[begin Raw data]
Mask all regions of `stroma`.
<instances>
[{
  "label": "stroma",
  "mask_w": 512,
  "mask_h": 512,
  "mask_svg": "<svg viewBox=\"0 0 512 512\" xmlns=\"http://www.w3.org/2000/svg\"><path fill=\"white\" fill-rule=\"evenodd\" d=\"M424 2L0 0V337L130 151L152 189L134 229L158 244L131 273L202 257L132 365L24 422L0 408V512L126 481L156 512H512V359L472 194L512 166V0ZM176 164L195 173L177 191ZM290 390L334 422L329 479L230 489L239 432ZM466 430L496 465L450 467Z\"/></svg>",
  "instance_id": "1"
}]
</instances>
[end Raw data]
What is needed here is an exact reproduction of all the entries.

Mask all regions of `stroma`.
<instances>
[{
  "label": "stroma",
  "mask_w": 512,
  "mask_h": 512,
  "mask_svg": "<svg viewBox=\"0 0 512 512\" xmlns=\"http://www.w3.org/2000/svg\"><path fill=\"white\" fill-rule=\"evenodd\" d=\"M424 2L0 0V337L130 151L152 189L134 229L158 244L131 273L202 257L132 365L24 422L0 408V512L126 481L156 512H512V359L472 194L512 166V0ZM176 164L195 173L177 191ZM290 390L334 422L329 479L230 489L239 432ZM466 430L496 465L450 467Z\"/></svg>",
  "instance_id": "1"
}]
</instances>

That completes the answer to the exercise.